### ABOUT THIS EXERCISE
All of the entries need to be printed again exactly; pictures are the only thing to omit.
· · ·
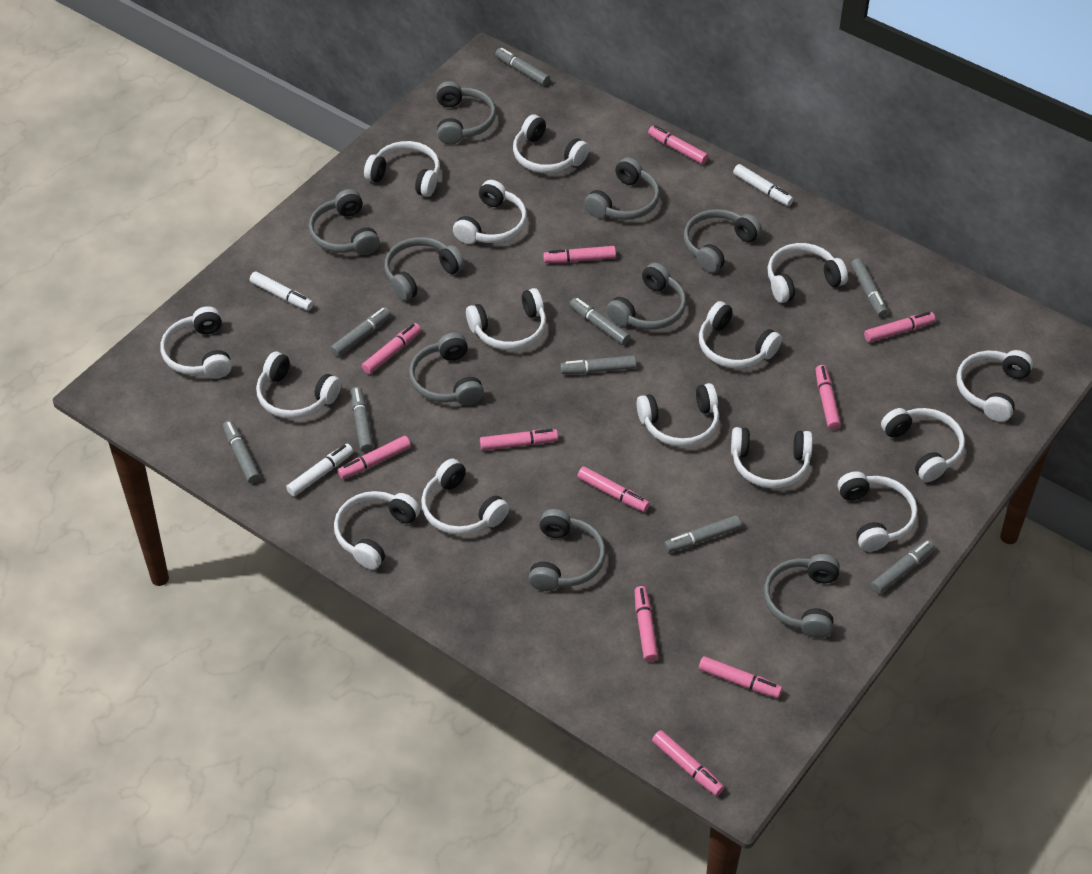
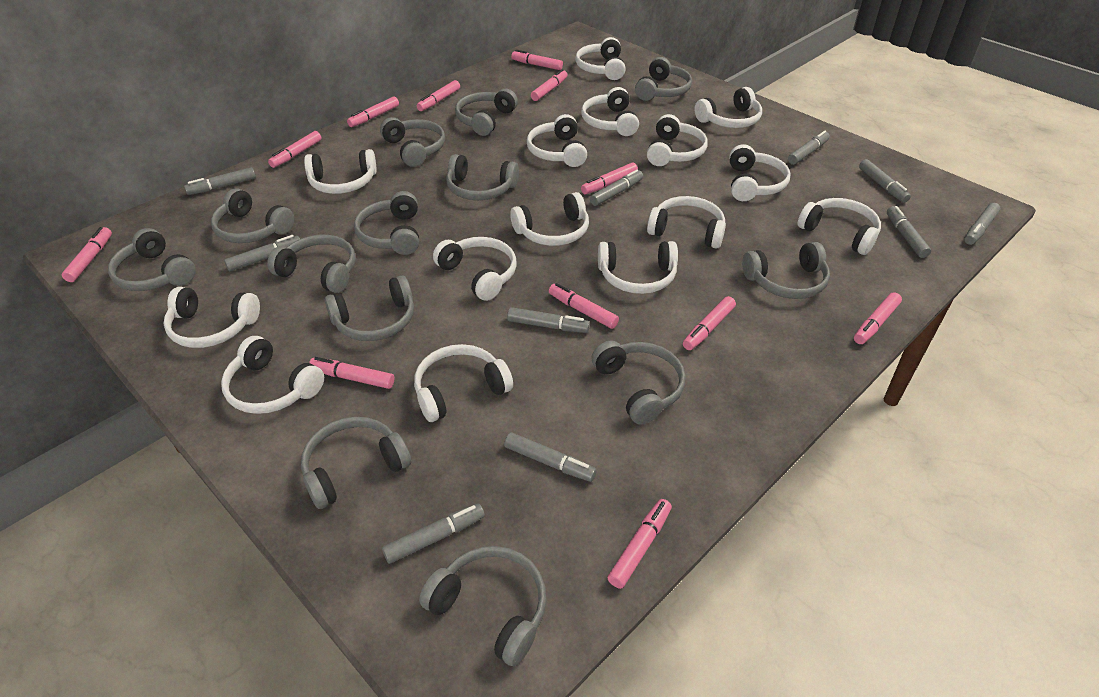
grey headphones: 9 -> 13
grey marker: 9 -> 10
pink marker: 11 -> 12
white marker: 3 -> 0

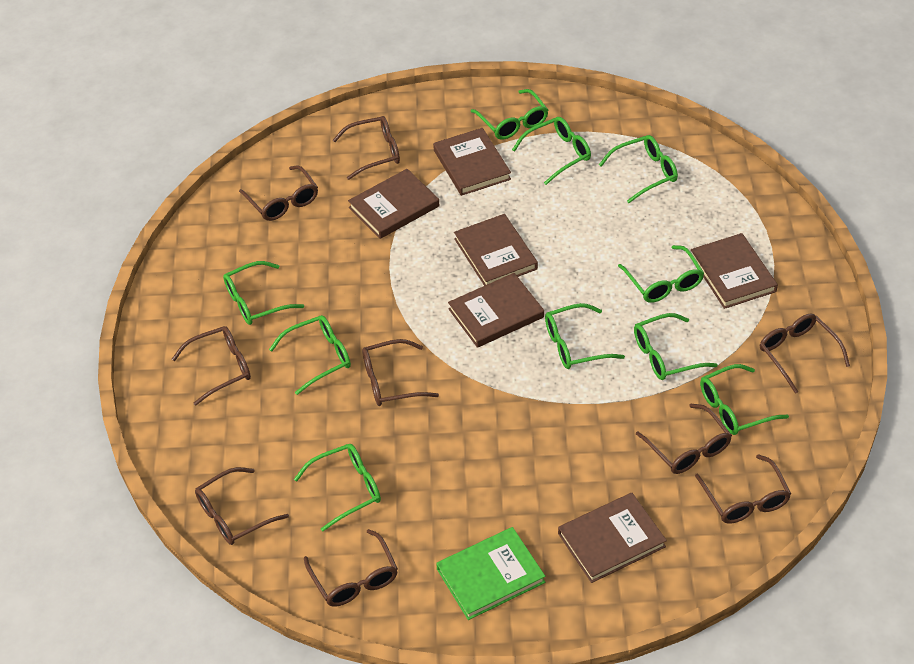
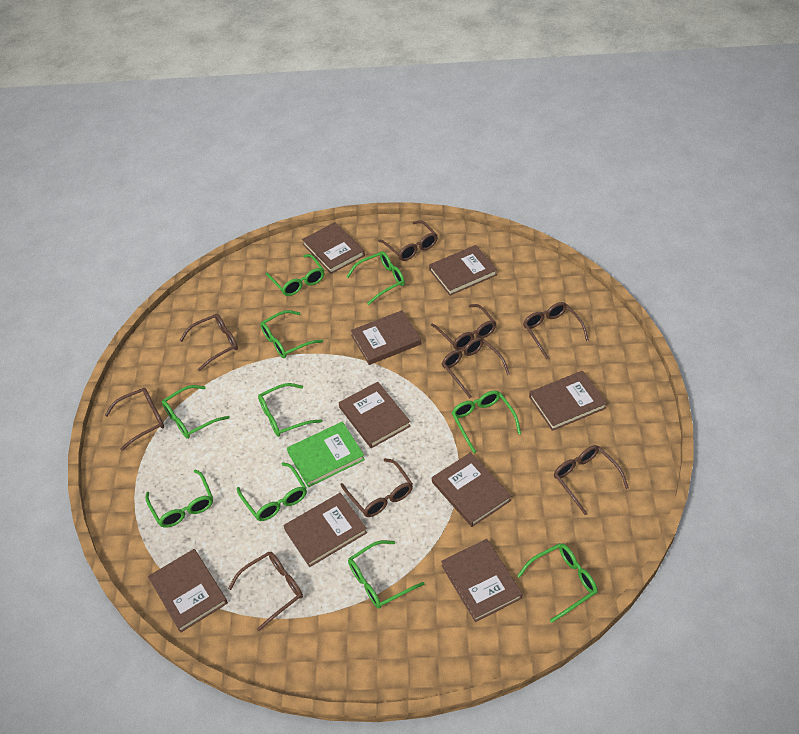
brown book: 6 -> 9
· · ·
### OUTPUT
grey headphones: 9 -> 13
grey marker: 9 -> 10
pink marker: 11 -> 12
white marker: 3 -> 0

brown book: 6 -> 9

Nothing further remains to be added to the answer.